Exercise brief: Repeat each entry below exactly, omitting any picture it holds.

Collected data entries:

--- --- ---

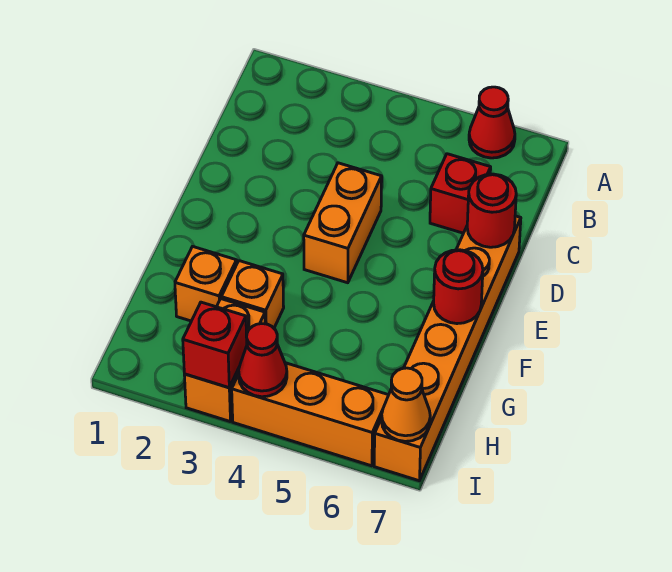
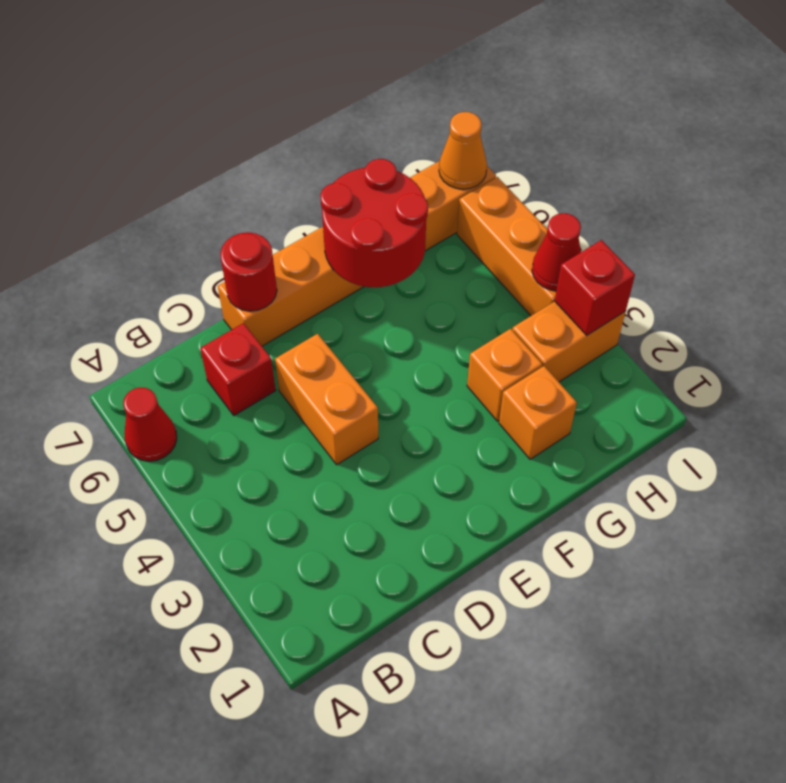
orange brick D4:E4 level 1 -> orange brick D4:D5 level 1
red round brick F7 level 2 -> red round brick F6:G7 level 2

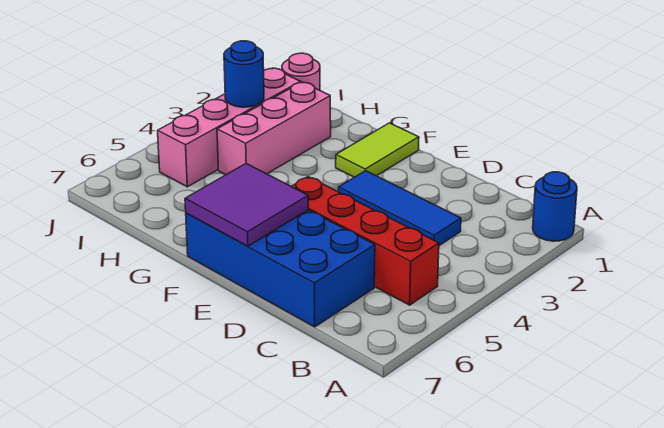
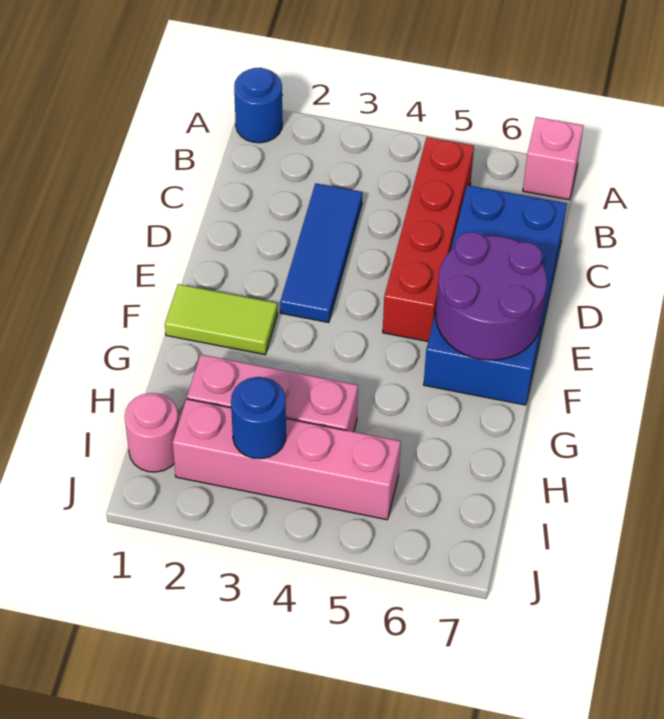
none -> pink brick A7 level 1
purple tile E6:F7 level 2 -> purple round brick E6:F7 level 2

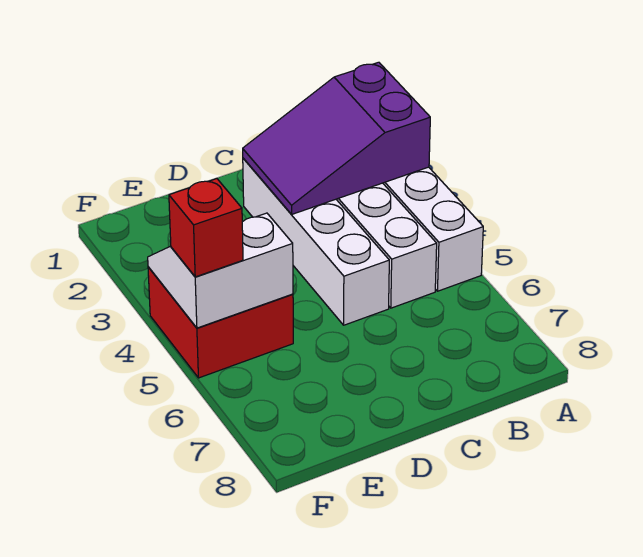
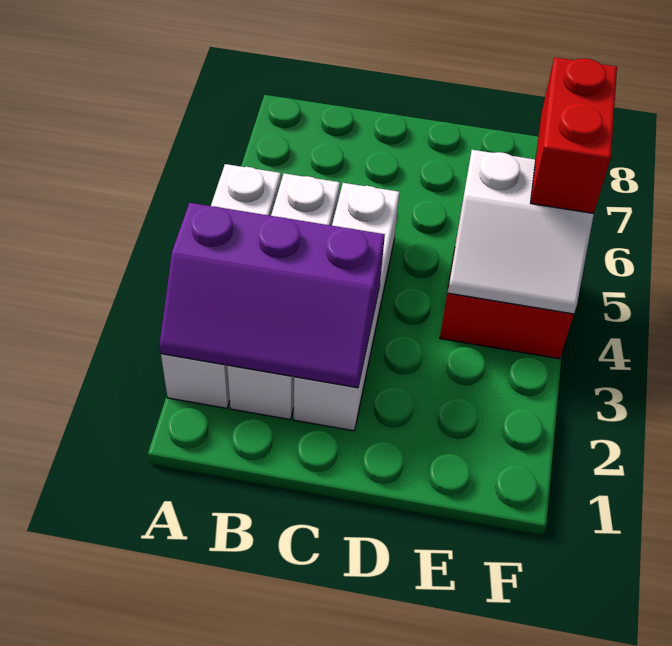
purple slope A2:C3 level 2 top A -> purple slope A2:C3 level 2 top 3
red brick F5 level 3 -> red brick F5:F6 level 3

--- --- ---

Answer to this task:
orange brick D4:E4 level 1 -> orange brick D4:D5 level 1
red round brick F7 level 2 -> red round brick F6:G7 level 2

none -> pink brick A7 level 1
purple tile E6:F7 level 2 -> purple round brick E6:F7 level 2

purple slope A2:C3 level 2 top A -> purple slope A2:C3 level 2 top 3
red brick F5 level 3 -> red brick F5:F6 level 3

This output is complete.